Input material -
____

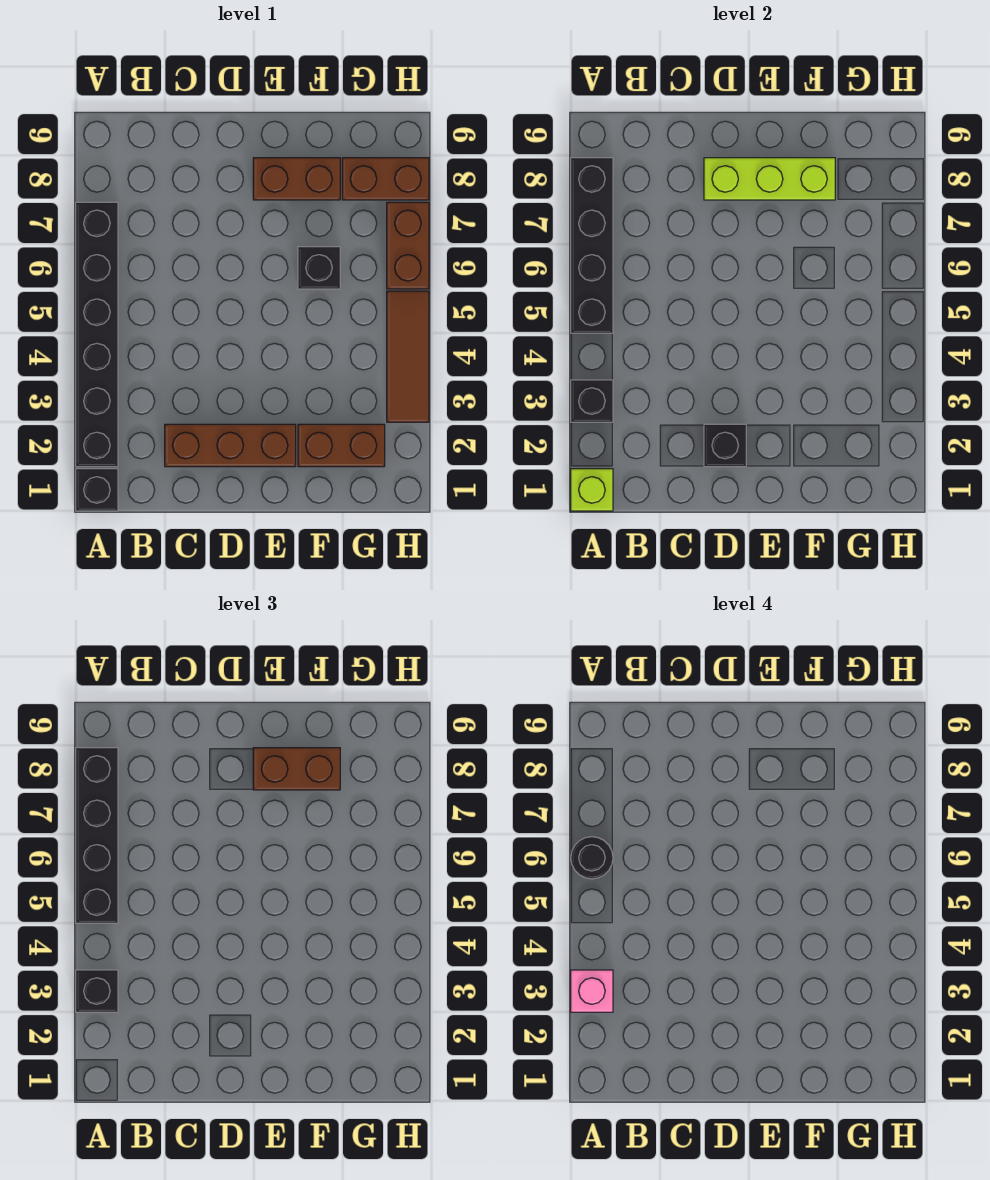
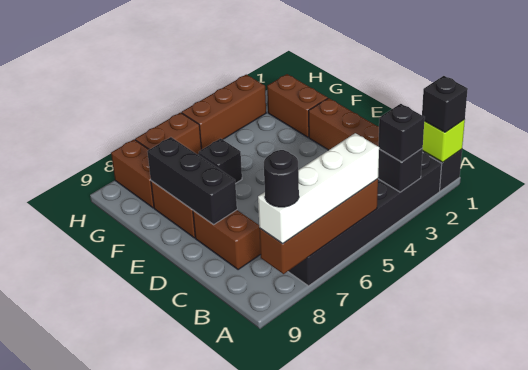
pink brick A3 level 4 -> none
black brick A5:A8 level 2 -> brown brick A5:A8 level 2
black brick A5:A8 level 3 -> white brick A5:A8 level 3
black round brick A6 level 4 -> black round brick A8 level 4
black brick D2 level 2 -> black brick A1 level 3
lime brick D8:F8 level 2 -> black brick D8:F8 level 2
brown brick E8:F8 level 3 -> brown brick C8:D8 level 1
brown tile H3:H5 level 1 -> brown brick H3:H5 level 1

____

Task directions -
From the line containing "black brick D2" to the last line of the data above, copy each line exactly and add nothing.

Task result -
black brick D2 level 2 -> black brick A1 level 3
lime brick D8:F8 level 2 -> black brick D8:F8 level 2
brown brick E8:F8 level 3 -> brown brick C8:D8 level 1
brown tile H3:H5 level 1 -> brown brick H3:H5 level 1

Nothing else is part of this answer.